→ **THE RECORDS**:
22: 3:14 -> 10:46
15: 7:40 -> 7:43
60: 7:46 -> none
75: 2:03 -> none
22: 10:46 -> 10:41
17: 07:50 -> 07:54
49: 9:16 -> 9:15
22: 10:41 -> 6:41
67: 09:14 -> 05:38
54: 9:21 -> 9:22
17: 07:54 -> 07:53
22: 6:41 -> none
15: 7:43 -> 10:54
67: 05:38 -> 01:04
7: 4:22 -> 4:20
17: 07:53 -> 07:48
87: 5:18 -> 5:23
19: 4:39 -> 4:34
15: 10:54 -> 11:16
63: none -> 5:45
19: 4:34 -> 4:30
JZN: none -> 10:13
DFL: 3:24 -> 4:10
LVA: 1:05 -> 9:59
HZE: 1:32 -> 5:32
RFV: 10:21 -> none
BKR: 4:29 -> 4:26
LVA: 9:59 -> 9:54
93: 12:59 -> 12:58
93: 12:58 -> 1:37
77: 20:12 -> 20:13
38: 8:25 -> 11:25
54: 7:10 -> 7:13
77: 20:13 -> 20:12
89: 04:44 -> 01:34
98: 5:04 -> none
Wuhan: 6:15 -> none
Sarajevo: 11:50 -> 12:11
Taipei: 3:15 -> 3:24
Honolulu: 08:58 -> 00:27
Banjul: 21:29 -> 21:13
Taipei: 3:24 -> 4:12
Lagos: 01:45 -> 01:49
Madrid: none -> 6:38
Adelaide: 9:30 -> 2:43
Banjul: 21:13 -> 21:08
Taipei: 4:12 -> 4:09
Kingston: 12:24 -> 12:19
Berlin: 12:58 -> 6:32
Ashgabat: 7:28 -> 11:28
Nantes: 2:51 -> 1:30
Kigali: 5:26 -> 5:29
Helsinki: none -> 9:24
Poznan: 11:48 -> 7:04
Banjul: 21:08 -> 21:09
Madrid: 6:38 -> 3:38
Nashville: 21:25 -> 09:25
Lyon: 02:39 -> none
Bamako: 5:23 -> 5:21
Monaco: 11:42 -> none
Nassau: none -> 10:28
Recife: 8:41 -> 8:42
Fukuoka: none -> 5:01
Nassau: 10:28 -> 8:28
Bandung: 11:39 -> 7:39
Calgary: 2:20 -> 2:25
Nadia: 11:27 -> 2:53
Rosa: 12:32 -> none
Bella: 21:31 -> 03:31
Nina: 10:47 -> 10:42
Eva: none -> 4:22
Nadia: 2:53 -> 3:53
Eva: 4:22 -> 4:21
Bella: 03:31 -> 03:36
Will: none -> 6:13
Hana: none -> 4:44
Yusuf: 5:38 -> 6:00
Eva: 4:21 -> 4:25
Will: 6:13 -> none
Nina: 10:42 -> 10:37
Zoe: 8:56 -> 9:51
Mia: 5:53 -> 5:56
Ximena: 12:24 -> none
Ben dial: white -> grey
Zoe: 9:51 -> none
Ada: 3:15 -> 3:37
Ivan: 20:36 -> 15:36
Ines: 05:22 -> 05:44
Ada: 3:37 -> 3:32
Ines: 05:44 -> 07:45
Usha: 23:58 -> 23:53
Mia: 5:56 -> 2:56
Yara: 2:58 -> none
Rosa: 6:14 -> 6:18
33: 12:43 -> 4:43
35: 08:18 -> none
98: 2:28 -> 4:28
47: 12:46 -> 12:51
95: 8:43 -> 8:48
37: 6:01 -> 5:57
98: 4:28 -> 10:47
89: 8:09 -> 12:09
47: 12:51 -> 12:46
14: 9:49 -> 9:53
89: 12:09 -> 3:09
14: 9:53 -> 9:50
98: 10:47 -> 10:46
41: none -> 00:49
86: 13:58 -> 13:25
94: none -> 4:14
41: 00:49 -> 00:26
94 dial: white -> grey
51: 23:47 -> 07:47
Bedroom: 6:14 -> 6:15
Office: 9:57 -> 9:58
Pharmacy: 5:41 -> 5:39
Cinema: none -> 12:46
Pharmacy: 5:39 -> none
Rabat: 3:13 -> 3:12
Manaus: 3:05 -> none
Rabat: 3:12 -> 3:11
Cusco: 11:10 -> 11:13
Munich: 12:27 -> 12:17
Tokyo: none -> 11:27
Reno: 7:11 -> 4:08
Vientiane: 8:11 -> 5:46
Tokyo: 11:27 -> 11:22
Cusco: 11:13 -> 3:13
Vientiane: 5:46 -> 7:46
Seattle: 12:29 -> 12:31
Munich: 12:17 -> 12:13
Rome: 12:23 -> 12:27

→ **PROBLEM TO WORK ON**: Please copy the rows above without any change, from the first row through the line containing "Hana: none -> 4:44", both included.

→ **WRITTEN SOLUTION**:
22: 3:14 -> 10:46
15: 7:40 -> 7:43
60: 7:46 -> none
75: 2:03 -> none
22: 10:46 -> 10:41
17: 07:50 -> 07:54
49: 9:16 -> 9:15
22: 10:41 -> 6:41
67: 09:14 -> 05:38
54: 9:21 -> 9:22
17: 07:54 -> 07:53
22: 6:41 -> none
15: 7:43 -> 10:54
67: 05:38 -> 01:04
7: 4:22 -> 4:20
17: 07:53 -> 07:48
87: 5:18 -> 5:23
19: 4:39 -> 4:34
15: 10:54 -> 11:16
63: none -> 5:45
19: 4:34 -> 4:30
JZN: none -> 10:13
DFL: 3:24 -> 4:10
LVA: 1:05 -> 9:59
HZE: 1:32 -> 5:32
RFV: 10:21 -> none
BKR: 4:29 -> 4:26
LVA: 9:59 -> 9:54
93: 12:59 -> 12:58
93: 12:58 -> 1:37
77: 20:12 -> 20:13
38: 8:25 -> 11:25
54: 7:10 -> 7:13
77: 20:13 -> 20:12
89: 04:44 -> 01:34
98: 5:04 -> none
Wuhan: 6:15 -> none
Sarajevo: 11:50 -> 12:11
Taipei: 3:15 -> 3:24
Honolulu: 08:58 -> 00:27
Banjul: 21:29 -> 21:13
Taipei: 3:24 -> 4:12
Lagos: 01:45 -> 01:49
Madrid: none -> 6:38
Adelaide: 9:30 -> 2:43
Banjul: 21:13 -> 21:08
Taipei: 4:12 -> 4:09
Kingston: 12:24 -> 12:19
Berlin: 12:58 -> 6:32
Ashgabat: 7:28 -> 11:28
Nantes: 2:51 -> 1:30
Kigali: 5:26 -> 5:29
Helsinki: none -> 9:24
Poznan: 11:48 -> 7:04
Banjul: 21:08 -> 21:09
Madrid: 6:38 -> 3:38
Nashville: 21:25 -> 09:25
Lyon: 02:39 -> none
Bamako: 5:23 -> 5:21
Monaco: 11:42 -> none
Nassau: none -> 10:28
Recife: 8:41 -> 8:42
Fukuoka: none -> 5:01
Nassau: 10:28 -> 8:28
Bandung: 11:39 -> 7:39
Calgary: 2:20 -> 2:25
Nadia: 11:27 -> 2:53
Rosa: 12:32 -> none
Bella: 21:31 -> 03:31
Nina: 10:47 -> 10:42
Eva: none -> 4:22
Nadia: 2:53 -> 3:53
Eva: 4:22 -> 4:21
Bella: 03:31 -> 03:36
Will: none -> 6:13
Hana: none -> 4:44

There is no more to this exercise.